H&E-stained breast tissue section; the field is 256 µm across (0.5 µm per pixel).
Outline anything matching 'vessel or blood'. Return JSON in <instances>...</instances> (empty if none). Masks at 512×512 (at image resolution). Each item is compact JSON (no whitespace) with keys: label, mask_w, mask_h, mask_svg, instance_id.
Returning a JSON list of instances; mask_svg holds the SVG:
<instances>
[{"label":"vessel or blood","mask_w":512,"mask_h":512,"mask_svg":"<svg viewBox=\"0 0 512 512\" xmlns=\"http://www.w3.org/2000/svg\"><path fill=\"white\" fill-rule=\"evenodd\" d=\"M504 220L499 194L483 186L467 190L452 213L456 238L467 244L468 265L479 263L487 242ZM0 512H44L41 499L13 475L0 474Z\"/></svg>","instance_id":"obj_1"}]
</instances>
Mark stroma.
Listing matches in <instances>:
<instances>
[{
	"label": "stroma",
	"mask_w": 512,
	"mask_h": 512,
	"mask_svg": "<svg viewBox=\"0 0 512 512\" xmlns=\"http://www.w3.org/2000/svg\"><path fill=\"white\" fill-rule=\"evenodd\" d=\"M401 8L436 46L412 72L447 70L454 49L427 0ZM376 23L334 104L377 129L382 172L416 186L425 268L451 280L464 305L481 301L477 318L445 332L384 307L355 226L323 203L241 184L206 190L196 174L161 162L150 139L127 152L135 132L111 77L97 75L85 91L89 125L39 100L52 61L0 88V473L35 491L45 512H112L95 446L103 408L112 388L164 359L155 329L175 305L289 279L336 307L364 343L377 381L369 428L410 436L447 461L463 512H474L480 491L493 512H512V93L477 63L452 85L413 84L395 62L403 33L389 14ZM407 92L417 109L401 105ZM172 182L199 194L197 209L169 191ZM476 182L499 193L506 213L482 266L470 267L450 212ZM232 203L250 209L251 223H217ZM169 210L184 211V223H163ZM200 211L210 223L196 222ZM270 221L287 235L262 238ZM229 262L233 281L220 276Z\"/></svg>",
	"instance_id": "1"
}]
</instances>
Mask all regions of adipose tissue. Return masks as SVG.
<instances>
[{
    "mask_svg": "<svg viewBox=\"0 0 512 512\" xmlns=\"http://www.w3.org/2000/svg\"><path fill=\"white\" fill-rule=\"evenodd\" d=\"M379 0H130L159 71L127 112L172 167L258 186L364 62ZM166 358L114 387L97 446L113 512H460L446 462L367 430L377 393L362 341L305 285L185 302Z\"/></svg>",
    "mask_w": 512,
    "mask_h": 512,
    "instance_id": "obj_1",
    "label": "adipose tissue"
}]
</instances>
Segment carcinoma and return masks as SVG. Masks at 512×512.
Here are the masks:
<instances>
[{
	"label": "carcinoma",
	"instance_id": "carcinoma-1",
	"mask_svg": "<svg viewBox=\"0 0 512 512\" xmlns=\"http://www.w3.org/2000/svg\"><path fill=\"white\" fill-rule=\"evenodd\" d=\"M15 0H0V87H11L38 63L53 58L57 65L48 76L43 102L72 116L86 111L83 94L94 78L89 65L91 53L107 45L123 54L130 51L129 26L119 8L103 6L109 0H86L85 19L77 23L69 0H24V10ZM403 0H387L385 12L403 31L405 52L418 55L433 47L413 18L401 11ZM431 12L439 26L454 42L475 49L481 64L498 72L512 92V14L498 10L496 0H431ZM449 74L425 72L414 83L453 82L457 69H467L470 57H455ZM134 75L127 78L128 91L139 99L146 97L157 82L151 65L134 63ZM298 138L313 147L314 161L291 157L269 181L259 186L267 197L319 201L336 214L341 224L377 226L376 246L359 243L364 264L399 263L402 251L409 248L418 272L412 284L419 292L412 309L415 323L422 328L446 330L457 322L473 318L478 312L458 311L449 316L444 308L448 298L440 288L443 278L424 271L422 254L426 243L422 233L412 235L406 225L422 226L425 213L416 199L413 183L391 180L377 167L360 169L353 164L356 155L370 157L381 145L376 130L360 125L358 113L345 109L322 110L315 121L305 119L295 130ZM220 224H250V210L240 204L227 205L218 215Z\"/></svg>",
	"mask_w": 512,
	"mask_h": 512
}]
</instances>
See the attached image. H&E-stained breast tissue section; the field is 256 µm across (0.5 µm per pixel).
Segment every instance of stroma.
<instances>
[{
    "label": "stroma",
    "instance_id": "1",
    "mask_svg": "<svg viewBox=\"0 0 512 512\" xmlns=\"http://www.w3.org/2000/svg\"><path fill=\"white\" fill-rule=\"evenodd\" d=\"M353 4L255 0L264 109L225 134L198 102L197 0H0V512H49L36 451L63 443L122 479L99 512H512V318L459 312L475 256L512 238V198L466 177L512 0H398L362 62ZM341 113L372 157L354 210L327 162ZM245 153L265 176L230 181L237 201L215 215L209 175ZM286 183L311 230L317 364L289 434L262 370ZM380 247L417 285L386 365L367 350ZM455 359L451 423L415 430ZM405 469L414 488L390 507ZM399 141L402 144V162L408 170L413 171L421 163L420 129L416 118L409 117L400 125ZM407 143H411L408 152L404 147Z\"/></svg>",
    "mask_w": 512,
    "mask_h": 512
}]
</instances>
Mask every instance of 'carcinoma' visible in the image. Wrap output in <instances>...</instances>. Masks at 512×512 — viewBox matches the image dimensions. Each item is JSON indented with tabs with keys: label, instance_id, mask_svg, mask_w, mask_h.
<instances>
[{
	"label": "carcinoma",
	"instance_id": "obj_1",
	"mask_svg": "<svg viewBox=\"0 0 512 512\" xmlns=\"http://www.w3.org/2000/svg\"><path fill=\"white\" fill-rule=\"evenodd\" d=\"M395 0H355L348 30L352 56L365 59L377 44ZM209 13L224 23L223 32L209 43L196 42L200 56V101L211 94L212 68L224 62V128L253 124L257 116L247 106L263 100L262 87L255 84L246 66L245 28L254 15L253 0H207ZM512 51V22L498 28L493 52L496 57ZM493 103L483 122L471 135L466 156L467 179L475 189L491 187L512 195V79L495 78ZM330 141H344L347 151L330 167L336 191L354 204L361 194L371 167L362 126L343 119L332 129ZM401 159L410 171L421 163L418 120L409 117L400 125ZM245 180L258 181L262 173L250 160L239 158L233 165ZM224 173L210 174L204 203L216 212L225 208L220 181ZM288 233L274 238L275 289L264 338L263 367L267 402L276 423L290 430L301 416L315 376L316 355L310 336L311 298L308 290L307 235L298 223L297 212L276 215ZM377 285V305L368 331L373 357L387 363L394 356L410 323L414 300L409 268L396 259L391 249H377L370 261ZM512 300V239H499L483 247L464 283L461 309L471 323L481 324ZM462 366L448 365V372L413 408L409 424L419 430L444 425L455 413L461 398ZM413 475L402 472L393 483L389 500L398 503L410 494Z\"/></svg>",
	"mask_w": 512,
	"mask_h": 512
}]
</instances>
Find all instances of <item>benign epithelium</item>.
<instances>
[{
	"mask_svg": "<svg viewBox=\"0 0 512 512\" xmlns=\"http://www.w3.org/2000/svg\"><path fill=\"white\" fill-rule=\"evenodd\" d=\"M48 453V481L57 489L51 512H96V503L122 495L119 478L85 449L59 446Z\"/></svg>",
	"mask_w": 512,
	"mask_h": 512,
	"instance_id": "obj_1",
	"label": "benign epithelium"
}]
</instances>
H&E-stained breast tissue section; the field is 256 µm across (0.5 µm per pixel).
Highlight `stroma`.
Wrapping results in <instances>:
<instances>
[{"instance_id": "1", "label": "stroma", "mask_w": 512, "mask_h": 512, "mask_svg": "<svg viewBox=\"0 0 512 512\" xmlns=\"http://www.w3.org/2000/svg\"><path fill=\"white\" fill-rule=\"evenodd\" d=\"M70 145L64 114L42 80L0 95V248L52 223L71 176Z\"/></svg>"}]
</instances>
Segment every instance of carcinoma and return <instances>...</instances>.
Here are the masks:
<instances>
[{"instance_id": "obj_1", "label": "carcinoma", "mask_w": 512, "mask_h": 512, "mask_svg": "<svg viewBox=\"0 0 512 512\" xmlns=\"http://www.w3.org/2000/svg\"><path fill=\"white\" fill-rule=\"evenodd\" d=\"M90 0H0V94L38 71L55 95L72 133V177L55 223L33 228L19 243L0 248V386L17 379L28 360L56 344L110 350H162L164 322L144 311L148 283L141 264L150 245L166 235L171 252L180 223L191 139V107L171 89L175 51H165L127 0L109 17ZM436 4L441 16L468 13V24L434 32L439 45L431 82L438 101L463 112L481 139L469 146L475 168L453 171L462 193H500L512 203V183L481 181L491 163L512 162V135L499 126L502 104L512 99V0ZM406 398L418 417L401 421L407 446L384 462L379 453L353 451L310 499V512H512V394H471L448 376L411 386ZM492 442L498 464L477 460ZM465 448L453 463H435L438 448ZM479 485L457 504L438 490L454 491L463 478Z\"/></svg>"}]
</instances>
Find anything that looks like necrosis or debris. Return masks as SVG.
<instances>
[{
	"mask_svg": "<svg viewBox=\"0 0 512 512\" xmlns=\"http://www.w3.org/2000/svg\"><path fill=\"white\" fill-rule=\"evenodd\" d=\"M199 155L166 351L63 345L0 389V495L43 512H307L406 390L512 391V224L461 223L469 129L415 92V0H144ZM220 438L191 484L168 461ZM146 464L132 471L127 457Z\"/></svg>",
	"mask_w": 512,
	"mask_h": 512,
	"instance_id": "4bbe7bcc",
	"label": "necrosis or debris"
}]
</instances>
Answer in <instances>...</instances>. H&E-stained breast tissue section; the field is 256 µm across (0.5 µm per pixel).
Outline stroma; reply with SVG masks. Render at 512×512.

▸ **Work instructions**
Extract all lines from the data in which "breast" is found.

▸ **Output for this task**
H&E-stained breast tissue section; the field is 256 µm across (0.5 µm per pixel).
See the attached image. H&E-stained breast tissue section; the field is 256 µm across (0.5 µm per pixel).
H&E-stained breast tissue section; the field is 256 µm across (0.5 µm per pixel).
Answer in <instances>...</instances>. H&E-stained breast tissue section; the field is 256 µm across (0.5 µm per pixel).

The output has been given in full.